Using the data beneath this instruction, retype only the lines from the one that contains "brown clock [521,133,584,195]" down to the one that contains "orange traffic cone [340,111,410,202] -> none", both included, exactly as they appear.
──────── Supplied entries ────────
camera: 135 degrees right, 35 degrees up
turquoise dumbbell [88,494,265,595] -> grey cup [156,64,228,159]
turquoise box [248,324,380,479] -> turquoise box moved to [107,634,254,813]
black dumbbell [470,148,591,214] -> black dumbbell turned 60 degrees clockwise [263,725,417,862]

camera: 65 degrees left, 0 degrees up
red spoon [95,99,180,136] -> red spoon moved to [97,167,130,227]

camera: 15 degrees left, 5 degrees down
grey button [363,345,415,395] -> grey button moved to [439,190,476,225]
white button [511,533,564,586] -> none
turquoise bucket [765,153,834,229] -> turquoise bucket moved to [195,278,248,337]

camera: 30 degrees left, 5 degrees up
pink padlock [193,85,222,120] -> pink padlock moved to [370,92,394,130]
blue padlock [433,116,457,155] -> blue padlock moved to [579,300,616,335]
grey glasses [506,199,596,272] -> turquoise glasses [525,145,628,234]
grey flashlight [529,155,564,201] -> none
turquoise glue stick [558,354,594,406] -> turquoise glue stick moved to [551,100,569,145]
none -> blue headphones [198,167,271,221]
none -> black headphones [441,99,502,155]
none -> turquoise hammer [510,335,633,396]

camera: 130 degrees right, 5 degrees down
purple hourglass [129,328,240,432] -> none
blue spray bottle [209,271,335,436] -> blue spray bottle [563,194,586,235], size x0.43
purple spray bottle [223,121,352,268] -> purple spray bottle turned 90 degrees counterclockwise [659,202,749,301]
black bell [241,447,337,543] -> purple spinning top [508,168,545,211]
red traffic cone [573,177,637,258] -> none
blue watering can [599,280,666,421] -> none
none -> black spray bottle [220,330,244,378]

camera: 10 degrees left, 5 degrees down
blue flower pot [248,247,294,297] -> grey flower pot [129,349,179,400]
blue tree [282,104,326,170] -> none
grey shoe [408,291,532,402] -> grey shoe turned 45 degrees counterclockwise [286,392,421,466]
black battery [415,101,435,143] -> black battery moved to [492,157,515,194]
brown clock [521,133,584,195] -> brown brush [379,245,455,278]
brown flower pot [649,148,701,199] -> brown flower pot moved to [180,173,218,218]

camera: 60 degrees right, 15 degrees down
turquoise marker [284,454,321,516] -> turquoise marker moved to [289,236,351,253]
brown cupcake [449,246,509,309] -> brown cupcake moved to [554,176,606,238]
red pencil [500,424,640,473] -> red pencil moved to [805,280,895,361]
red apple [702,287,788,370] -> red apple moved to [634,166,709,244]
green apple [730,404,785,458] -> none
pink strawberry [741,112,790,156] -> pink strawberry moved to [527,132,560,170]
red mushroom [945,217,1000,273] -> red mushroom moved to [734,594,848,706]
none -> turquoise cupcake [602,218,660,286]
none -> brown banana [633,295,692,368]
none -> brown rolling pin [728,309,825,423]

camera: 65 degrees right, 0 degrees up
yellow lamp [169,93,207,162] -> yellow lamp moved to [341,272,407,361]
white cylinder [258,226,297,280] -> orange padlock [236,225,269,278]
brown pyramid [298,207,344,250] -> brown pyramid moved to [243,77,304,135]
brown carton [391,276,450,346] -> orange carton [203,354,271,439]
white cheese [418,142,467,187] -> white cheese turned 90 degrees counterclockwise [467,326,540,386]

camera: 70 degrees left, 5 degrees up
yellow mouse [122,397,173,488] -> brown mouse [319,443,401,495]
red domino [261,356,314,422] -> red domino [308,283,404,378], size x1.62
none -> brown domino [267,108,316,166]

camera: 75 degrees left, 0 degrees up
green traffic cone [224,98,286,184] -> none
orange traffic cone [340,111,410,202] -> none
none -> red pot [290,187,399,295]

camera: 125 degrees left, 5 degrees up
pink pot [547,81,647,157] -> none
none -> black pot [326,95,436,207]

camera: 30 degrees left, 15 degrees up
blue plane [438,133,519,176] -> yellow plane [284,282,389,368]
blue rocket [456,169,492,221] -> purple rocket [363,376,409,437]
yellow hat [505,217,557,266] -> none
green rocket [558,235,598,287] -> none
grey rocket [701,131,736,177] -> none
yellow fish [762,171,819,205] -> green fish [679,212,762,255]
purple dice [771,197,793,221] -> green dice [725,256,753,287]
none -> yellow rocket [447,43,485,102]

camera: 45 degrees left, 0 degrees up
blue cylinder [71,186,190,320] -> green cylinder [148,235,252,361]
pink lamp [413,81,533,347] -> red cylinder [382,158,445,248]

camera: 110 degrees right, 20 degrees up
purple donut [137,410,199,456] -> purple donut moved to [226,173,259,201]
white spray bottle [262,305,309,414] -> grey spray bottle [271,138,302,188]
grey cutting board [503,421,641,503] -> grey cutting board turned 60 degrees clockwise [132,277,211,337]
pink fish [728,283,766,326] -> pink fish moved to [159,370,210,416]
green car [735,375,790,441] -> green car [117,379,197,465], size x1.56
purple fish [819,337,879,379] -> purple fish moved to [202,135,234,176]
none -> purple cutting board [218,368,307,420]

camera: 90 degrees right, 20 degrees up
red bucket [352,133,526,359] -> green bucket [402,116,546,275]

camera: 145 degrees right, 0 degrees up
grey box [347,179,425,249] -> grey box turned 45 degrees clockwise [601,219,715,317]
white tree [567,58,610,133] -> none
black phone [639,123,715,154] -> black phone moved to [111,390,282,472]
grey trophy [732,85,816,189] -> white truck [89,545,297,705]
────────
[Solved problem]:
brown clock [521,133,584,195] -> brown brush [379,245,455,278]
brown flower pot [649,148,701,199] -> brown flower pot moved to [180,173,218,218]

camera: 60 degrees right, 15 degrees down
turquoise marker [284,454,321,516] -> turquoise marker moved to [289,236,351,253]
brown cupcake [449,246,509,309] -> brown cupcake moved to [554,176,606,238]
red pencil [500,424,640,473] -> red pencil moved to [805,280,895,361]
red apple [702,287,788,370] -> red apple moved to [634,166,709,244]
green apple [730,404,785,458] -> none
pink strawberry [741,112,790,156] -> pink strawberry moved to [527,132,560,170]
red mushroom [945,217,1000,273] -> red mushroom moved to [734,594,848,706]
none -> turquoise cupcake [602,218,660,286]
none -> brown banana [633,295,692,368]
none -> brown rolling pin [728,309,825,423]

camera: 65 degrees right, 0 degrees up
yellow lamp [169,93,207,162] -> yellow lamp moved to [341,272,407,361]
white cylinder [258,226,297,280] -> orange padlock [236,225,269,278]
brown pyramid [298,207,344,250] -> brown pyramid moved to [243,77,304,135]
brown carton [391,276,450,346] -> orange carton [203,354,271,439]
white cheese [418,142,467,187] -> white cheese turned 90 degrees counterclockwise [467,326,540,386]

camera: 70 degrees left, 5 degrees up
yellow mouse [122,397,173,488] -> brown mouse [319,443,401,495]
red domino [261,356,314,422] -> red domino [308,283,404,378], size x1.62
none -> brown domino [267,108,316,166]

camera: 75 degrees left, 0 degrees up
green traffic cone [224,98,286,184] -> none
orange traffic cone [340,111,410,202] -> none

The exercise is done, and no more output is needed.